- **INSTRUCTIONS FOR THE TASK**
Search the records below for the word "safety". Pull out each line that has it.

━━━━━ DATA RECORDS

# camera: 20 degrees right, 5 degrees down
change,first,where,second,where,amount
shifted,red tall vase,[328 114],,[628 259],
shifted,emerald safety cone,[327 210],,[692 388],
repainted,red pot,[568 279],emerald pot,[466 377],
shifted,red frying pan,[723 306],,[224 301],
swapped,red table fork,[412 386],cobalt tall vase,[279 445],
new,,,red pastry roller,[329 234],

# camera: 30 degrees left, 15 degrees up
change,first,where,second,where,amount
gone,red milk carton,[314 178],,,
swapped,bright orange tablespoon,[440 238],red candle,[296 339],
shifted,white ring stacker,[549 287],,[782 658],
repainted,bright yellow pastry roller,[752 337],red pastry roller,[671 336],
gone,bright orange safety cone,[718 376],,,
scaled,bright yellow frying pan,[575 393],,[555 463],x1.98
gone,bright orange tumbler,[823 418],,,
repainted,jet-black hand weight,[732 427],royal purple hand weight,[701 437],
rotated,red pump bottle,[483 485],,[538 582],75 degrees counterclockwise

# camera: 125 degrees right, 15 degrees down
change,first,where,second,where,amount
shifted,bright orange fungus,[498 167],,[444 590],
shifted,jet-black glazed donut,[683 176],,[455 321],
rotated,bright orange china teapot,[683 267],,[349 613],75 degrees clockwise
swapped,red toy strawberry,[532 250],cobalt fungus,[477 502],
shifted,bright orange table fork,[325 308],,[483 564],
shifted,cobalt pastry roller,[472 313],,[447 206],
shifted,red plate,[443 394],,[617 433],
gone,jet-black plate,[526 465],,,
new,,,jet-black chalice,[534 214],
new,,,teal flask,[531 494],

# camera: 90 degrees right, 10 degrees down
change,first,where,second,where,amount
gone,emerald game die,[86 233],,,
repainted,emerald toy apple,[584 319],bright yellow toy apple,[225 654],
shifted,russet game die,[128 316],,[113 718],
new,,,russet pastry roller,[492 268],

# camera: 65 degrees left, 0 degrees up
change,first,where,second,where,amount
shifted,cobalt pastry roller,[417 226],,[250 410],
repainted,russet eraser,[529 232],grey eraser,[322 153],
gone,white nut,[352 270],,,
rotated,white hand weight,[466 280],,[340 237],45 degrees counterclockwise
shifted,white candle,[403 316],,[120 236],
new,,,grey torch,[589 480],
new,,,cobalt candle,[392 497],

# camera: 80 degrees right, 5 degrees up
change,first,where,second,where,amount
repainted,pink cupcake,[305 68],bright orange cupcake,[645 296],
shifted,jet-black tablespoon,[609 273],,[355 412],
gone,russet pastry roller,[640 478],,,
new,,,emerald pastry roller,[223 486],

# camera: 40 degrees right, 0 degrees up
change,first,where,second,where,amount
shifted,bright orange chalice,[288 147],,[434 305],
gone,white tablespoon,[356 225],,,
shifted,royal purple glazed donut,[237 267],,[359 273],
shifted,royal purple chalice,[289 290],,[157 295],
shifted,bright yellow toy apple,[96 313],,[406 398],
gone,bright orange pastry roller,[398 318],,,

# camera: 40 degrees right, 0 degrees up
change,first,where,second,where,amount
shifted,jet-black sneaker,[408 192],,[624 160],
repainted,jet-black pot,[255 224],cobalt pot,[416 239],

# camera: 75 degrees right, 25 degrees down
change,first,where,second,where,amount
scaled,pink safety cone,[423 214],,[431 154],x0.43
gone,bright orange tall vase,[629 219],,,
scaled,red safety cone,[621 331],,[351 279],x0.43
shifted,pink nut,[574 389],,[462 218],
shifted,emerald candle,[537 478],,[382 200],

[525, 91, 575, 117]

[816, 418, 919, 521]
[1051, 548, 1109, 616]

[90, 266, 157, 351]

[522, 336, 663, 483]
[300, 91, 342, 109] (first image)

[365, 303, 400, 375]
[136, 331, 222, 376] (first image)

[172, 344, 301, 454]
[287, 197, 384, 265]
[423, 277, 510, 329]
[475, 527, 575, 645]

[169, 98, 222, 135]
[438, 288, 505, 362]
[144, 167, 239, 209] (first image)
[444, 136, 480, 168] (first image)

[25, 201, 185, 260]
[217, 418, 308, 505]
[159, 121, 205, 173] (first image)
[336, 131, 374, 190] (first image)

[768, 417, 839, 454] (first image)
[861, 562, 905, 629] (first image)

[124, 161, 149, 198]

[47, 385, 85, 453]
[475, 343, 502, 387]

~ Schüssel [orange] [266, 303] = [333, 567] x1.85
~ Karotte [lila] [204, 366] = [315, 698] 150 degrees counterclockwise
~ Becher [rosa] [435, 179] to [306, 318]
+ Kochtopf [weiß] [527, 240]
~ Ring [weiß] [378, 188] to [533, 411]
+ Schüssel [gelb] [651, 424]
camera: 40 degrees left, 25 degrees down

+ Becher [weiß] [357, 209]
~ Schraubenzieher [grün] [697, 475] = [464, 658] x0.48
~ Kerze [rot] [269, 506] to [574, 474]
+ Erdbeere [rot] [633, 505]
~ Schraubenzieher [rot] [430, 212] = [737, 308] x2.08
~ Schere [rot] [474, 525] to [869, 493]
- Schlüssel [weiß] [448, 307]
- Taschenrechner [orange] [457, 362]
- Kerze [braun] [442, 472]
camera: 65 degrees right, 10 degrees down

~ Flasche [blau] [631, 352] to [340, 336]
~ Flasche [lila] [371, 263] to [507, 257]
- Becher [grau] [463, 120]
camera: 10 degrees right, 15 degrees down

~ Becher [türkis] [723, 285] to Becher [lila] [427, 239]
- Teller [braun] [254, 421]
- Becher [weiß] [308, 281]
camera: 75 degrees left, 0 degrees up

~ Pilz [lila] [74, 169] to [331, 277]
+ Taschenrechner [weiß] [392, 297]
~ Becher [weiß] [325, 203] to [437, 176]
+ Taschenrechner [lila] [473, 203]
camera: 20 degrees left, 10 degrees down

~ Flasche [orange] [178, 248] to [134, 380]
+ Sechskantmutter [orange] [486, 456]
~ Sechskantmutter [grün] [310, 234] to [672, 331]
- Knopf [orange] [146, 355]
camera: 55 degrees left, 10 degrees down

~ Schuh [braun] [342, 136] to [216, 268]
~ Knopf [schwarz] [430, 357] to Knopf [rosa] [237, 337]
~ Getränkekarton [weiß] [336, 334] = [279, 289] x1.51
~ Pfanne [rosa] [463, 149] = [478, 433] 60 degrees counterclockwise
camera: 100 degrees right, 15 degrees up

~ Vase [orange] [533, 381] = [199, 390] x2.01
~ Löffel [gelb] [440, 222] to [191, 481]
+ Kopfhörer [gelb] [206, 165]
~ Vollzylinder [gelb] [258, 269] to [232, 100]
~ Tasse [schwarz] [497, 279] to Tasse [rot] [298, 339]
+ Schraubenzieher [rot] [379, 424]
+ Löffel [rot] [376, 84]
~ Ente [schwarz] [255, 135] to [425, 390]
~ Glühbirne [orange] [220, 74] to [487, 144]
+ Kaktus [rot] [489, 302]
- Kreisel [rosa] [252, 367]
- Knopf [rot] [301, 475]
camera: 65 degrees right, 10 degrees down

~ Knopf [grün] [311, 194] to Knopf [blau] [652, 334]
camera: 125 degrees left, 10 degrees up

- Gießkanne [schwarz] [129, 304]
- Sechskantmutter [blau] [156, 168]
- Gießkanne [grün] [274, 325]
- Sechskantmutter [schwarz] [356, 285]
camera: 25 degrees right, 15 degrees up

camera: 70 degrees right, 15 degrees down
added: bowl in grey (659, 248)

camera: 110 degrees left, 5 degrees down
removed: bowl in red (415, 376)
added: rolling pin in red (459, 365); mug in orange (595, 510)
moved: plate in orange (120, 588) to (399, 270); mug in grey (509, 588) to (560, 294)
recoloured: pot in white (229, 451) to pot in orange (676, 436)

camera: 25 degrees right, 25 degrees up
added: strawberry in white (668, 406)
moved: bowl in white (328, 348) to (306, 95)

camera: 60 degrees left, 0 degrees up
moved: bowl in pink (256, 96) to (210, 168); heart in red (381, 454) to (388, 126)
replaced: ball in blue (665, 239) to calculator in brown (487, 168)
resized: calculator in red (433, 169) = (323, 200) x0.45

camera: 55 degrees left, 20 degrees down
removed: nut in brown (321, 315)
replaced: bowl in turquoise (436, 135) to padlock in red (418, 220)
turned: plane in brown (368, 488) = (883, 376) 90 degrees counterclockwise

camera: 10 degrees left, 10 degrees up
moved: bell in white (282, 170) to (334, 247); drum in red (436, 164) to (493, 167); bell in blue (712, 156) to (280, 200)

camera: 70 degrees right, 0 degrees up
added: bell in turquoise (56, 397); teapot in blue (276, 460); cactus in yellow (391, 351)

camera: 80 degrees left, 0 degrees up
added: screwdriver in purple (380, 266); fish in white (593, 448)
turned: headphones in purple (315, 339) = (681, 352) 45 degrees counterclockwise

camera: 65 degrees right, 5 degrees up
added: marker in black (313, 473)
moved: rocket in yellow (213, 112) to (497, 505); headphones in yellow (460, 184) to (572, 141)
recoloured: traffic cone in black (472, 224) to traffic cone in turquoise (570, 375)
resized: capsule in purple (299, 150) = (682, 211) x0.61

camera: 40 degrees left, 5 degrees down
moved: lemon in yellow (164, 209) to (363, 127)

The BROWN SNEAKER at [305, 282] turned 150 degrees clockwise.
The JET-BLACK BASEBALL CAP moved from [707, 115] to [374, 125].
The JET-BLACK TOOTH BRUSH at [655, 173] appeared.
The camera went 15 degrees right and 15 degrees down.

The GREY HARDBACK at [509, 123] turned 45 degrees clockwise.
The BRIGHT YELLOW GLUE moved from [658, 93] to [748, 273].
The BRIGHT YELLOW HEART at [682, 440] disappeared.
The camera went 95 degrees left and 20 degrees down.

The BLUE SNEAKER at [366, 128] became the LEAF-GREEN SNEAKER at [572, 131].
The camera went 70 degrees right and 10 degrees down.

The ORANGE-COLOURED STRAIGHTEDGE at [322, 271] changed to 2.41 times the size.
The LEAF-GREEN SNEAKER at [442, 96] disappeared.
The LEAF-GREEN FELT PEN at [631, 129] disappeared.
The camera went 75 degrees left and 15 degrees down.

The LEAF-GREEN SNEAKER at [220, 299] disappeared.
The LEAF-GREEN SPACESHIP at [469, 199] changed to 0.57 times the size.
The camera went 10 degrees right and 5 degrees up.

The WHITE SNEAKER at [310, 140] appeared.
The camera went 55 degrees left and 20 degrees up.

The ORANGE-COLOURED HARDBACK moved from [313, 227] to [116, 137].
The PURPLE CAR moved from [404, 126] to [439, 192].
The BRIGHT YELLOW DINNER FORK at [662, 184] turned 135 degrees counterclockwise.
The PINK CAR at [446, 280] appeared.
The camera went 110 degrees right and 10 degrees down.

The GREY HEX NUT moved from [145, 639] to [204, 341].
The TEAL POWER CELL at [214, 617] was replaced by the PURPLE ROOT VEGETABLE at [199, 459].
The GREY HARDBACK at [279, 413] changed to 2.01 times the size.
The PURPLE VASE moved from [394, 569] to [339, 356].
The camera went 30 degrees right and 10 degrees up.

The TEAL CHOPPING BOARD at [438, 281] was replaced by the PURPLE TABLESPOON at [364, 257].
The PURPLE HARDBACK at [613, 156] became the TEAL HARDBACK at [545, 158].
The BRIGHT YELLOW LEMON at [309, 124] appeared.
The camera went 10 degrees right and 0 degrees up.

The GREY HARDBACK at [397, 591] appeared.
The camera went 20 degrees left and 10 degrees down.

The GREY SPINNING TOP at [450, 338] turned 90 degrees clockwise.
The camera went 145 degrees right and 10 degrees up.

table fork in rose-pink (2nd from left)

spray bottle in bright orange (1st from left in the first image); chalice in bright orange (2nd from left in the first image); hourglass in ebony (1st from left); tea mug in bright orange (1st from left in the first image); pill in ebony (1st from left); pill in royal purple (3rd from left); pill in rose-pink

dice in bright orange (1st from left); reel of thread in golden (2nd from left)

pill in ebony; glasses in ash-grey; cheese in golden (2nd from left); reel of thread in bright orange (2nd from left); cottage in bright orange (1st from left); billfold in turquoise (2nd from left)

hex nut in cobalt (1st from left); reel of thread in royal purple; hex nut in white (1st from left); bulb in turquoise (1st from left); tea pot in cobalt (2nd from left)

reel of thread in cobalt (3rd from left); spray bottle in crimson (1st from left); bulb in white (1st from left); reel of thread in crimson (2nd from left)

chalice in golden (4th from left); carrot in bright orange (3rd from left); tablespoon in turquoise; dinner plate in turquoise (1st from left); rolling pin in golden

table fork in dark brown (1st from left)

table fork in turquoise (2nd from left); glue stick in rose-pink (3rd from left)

━━━━━━━━━━

- **ANSWER SPACE**
shifted,emerald safety cone,[327 210],,[692 388],
gone,bright orange safety cone,[718 376],,,
scaled,pink safety cone,[423 214],,[431 154],x0.43
scaled,red safety cone,[621 331],,[351 279],x0.43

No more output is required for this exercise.